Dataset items
┄┄┄┄┄┄┄┄┄┄
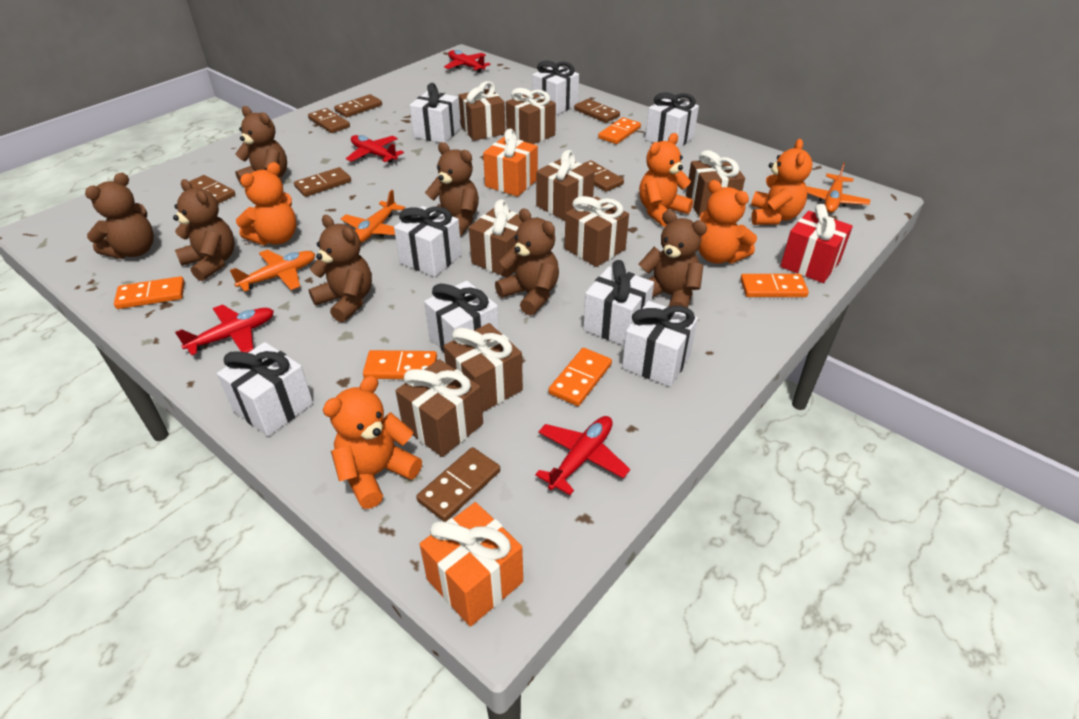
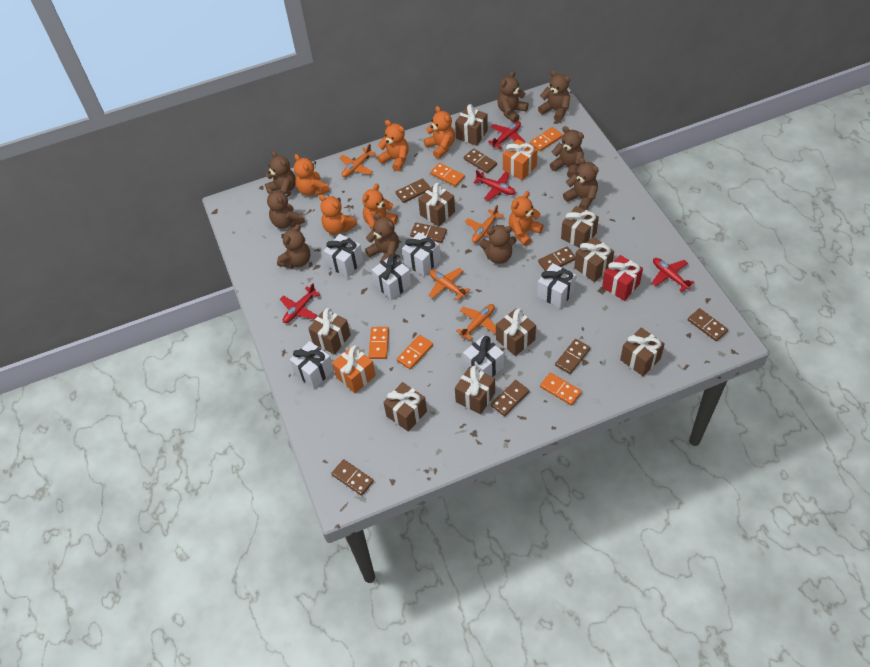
brown domino: 7 -> 8
brown gift: 8 -> 9
brown teddy bear: 7 -> 9
orange plane: 3 -> 4
orange teddy bear: 5 -> 6
white gift: 8 -> 6

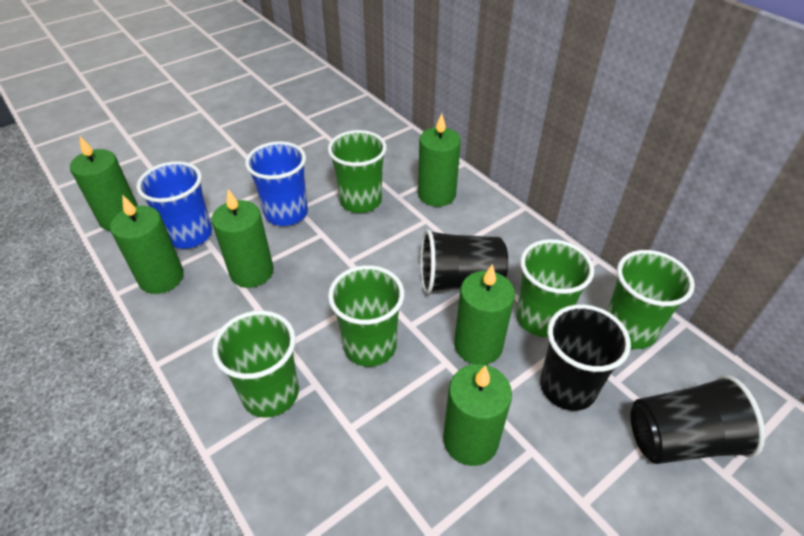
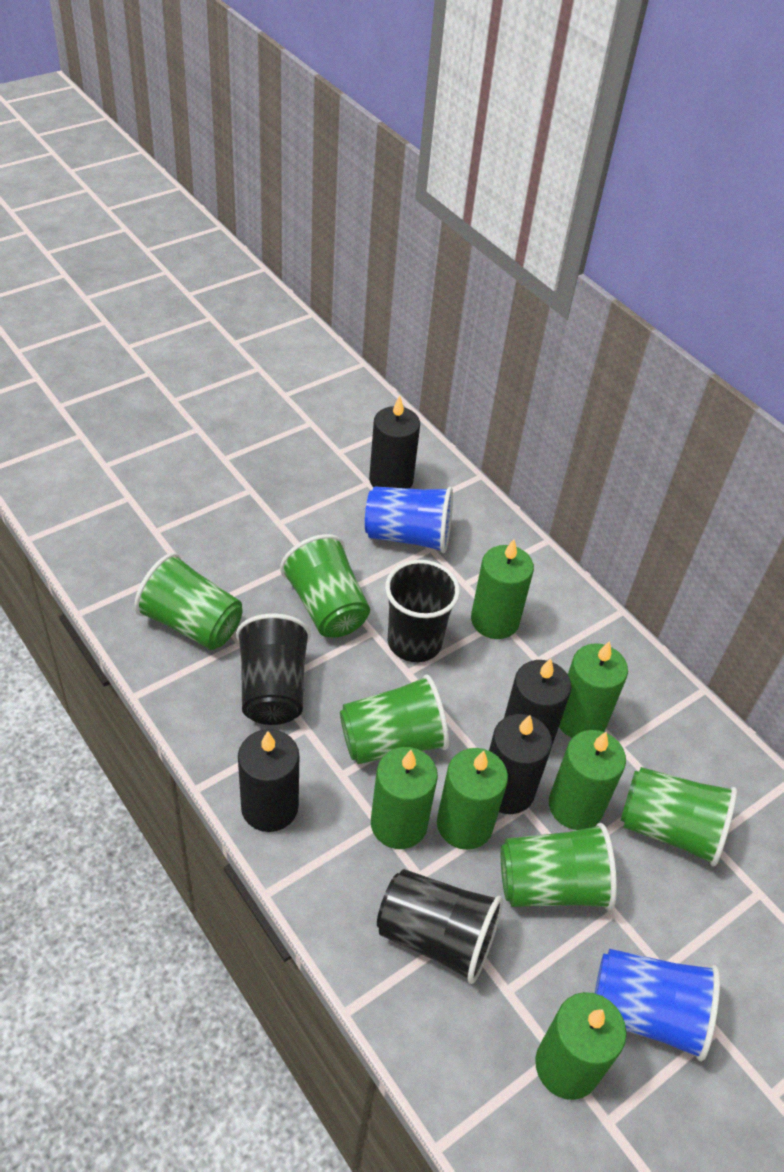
black candle: 0 -> 4

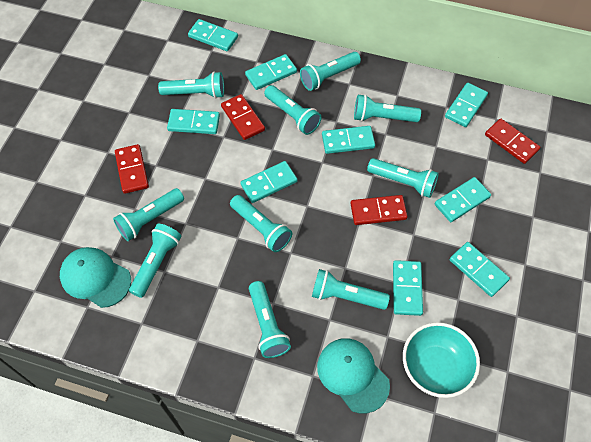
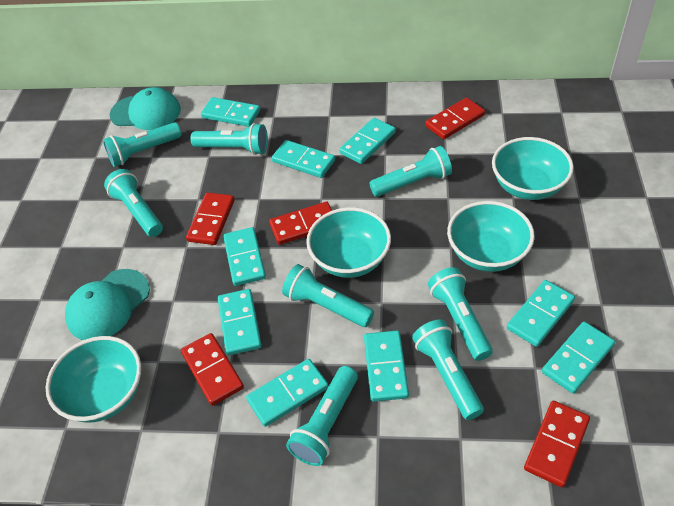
red domino: 4 -> 5
turquoise bowl: 1 -> 4
turquoise flashlight: 10 -> 8

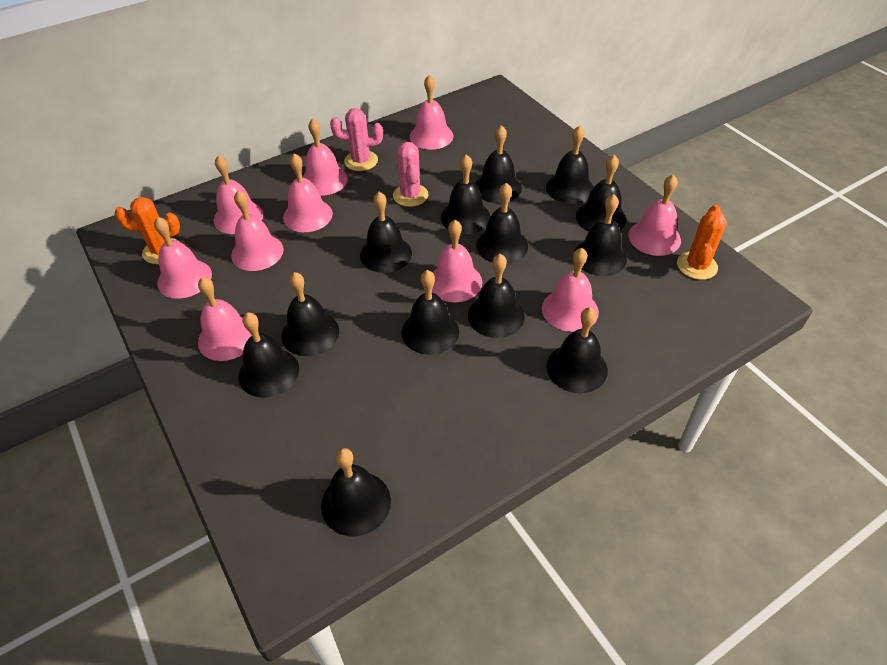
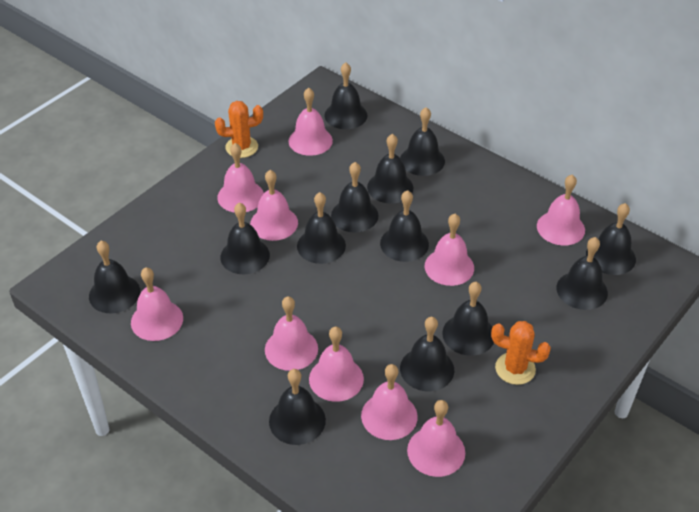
pink cactus: 2 -> 0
┄┄┄┄┄┄┄┄┄┄
Among the entries above, how many lines contain the string "orange"? Only the number should be given.

2